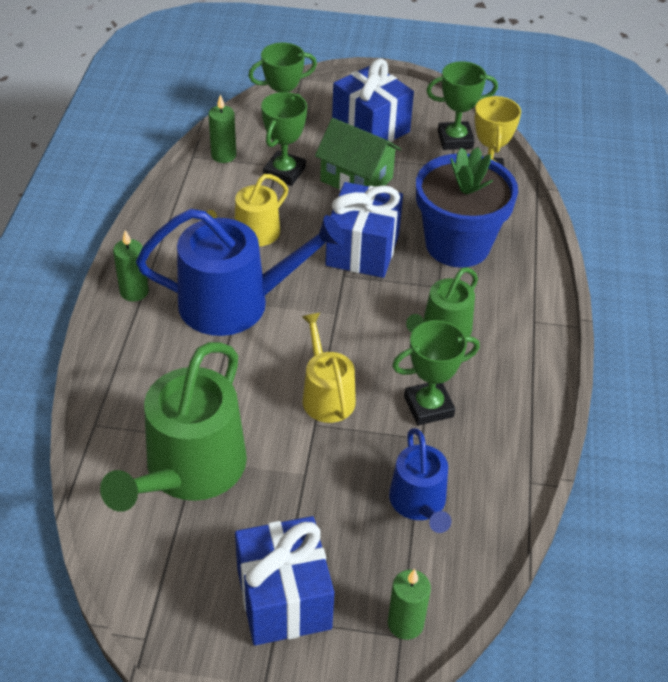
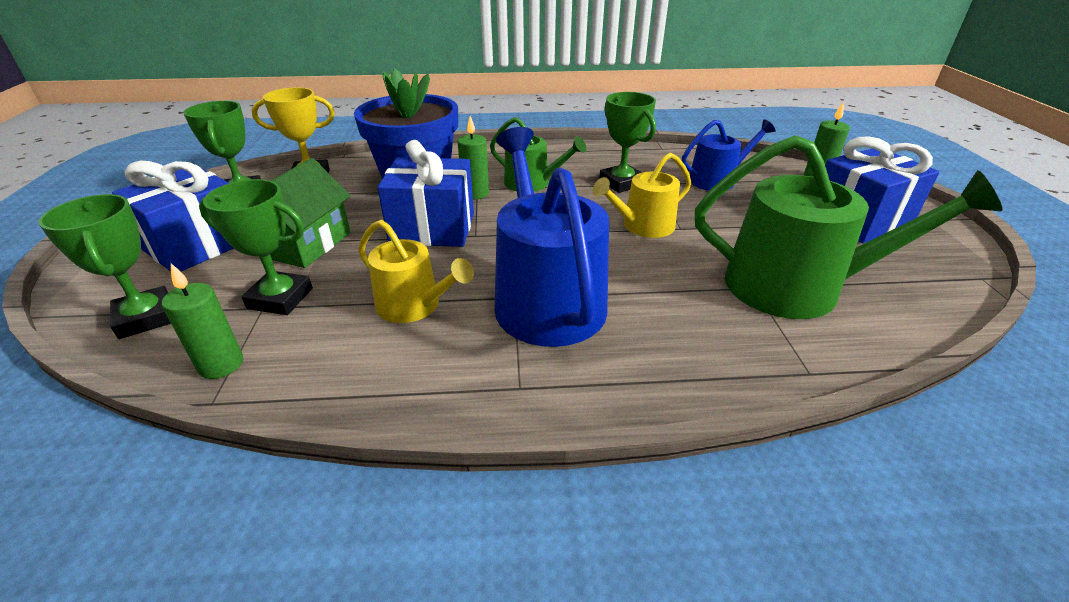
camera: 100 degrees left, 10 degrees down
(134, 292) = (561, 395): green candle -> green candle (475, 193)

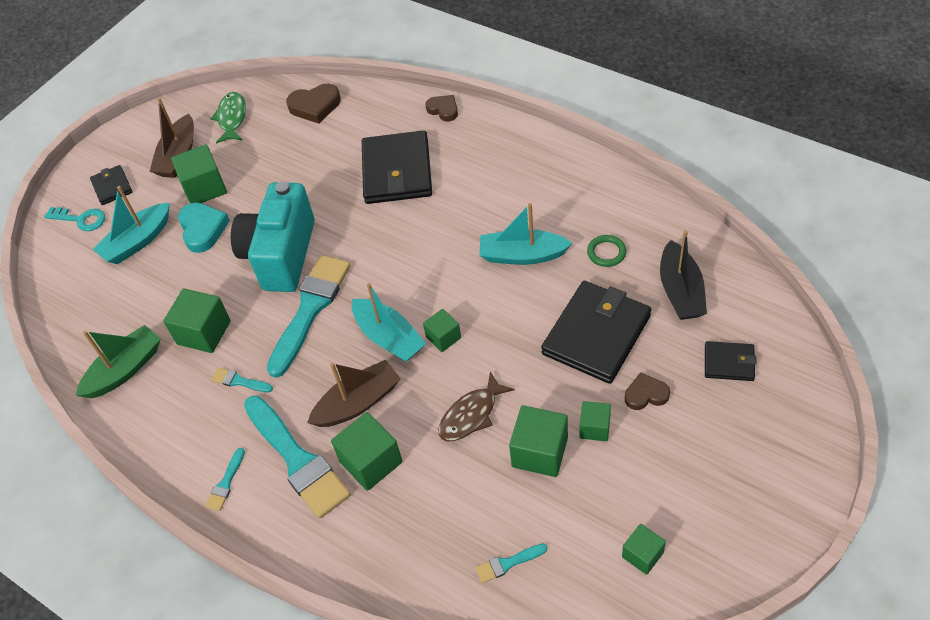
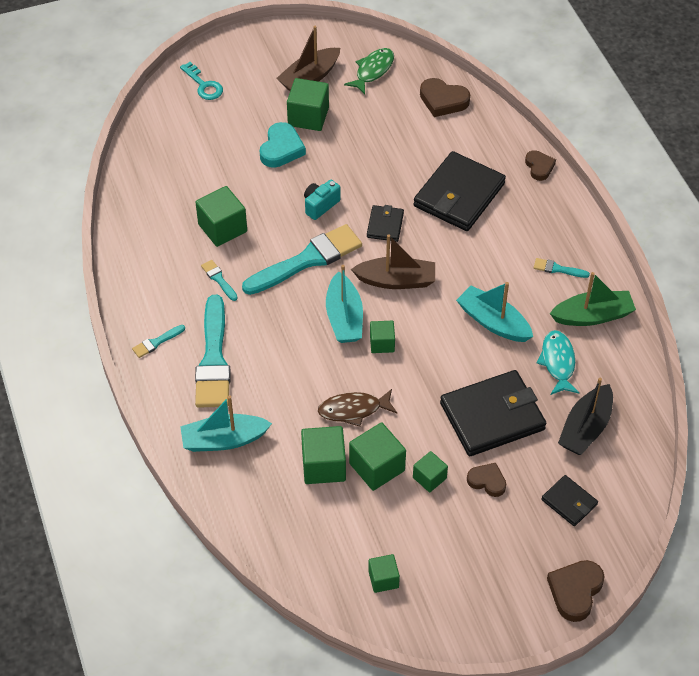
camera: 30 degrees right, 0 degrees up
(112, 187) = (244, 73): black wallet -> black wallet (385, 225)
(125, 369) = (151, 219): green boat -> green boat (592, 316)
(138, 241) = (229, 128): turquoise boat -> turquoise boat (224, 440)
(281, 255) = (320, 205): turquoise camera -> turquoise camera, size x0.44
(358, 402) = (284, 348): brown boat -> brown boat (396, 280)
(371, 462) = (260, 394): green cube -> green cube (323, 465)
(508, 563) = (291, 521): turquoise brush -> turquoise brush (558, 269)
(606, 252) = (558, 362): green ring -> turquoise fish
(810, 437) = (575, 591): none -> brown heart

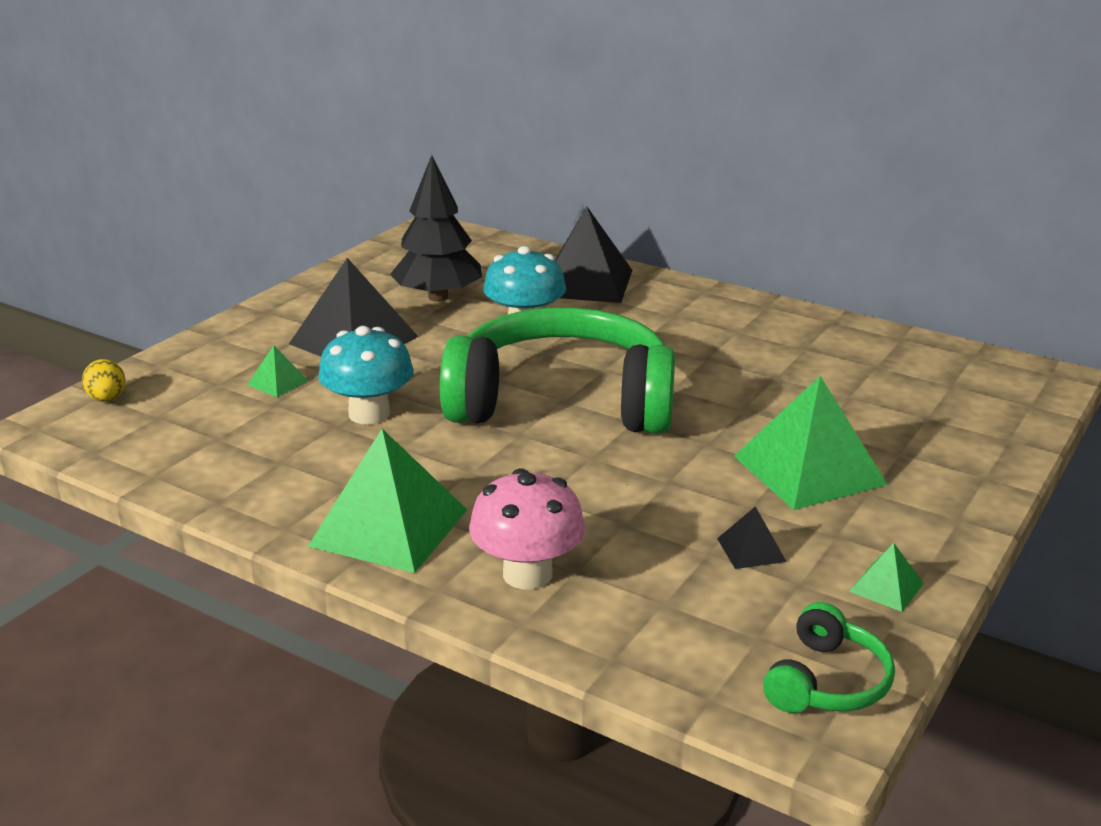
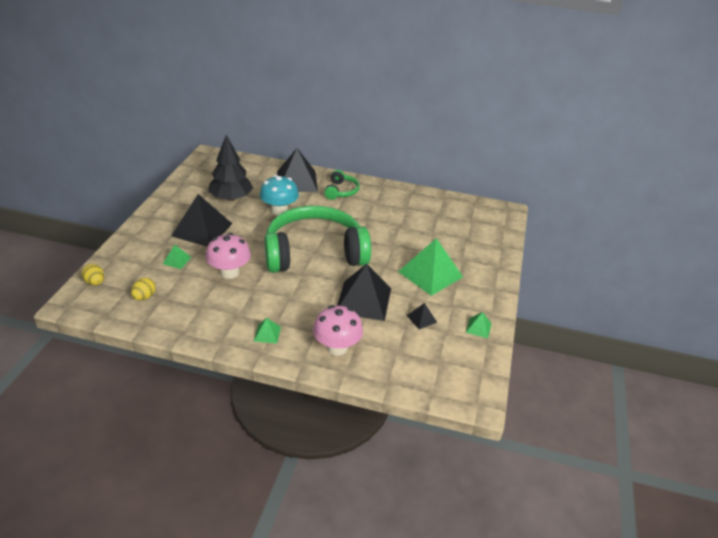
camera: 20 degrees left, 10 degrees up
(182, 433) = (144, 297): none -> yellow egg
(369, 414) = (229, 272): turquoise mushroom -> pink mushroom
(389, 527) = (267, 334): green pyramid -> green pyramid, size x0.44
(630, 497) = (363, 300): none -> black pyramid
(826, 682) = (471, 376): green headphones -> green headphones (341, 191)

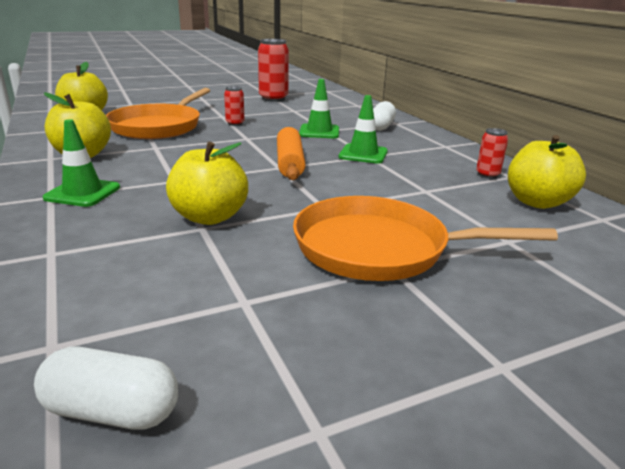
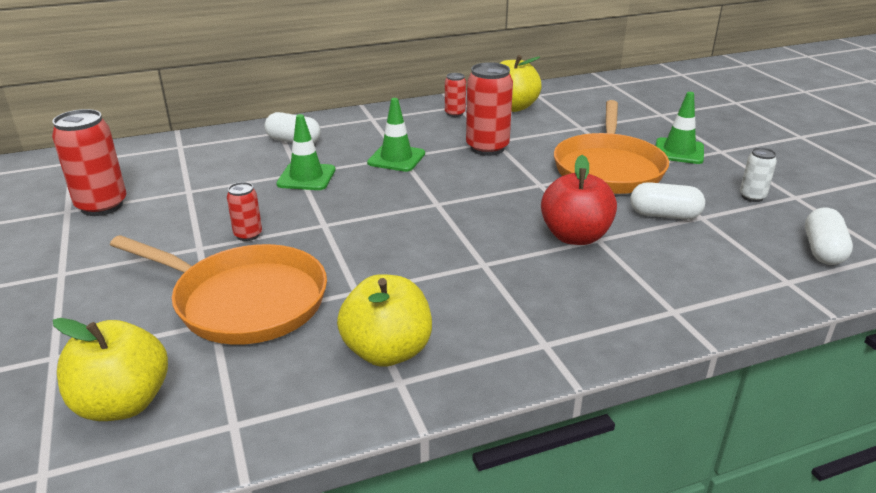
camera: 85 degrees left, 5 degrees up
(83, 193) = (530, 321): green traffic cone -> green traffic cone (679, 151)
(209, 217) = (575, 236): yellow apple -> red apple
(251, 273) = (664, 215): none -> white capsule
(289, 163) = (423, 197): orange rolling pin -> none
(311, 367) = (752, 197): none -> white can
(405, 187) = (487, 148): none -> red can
=-=-=
Try it:
Copy the records above precisely, and leave every image out of the copy.

Response:
camera: 100 degrees left, 10 degrees down
(134, 292) = (561, 395): green candle -> green candle (475, 193)

camera: 30 degrees right, 0 degrees up
(112, 187) = (244, 73): black wallet -> black wallet (385, 225)
(125, 369) = (151, 219): green boat -> green boat (592, 316)
(138, 241) = (229, 128): turquoise boat -> turquoise boat (224, 440)
(281, 255) = (320, 205): turquoise camera -> turquoise camera, size x0.44
(358, 402) = (284, 348): brown boat -> brown boat (396, 280)
(371, 462) = (260, 394): green cube -> green cube (323, 465)
(508, 563) = (291, 521): turquoise brush -> turquoise brush (558, 269)
(606, 252) = (558, 362): green ring -> turquoise fish
(810, 437) = (575, 591): none -> brown heart

camera: 20 degrees left, 10 degrees up
(182, 433) = (144, 297): none -> yellow egg
(369, 414) = (229, 272): turquoise mushroom -> pink mushroom
(389, 527) = (267, 334): green pyramid -> green pyramid, size x0.44
(630, 497) = (363, 300): none -> black pyramid
(826, 682) = (471, 376): green headphones -> green headphones (341, 191)

camera: 85 degrees left, 5 degrees up
(83, 193) = (530, 321): green traffic cone -> green traffic cone (679, 151)
(209, 217) = (575, 236): yellow apple -> red apple
(251, 273) = (664, 215): none -> white capsule
(289, 163) = (423, 197): orange rolling pin -> none
(311, 367) = (752, 197): none -> white can
(405, 187) = (487, 148): none -> red can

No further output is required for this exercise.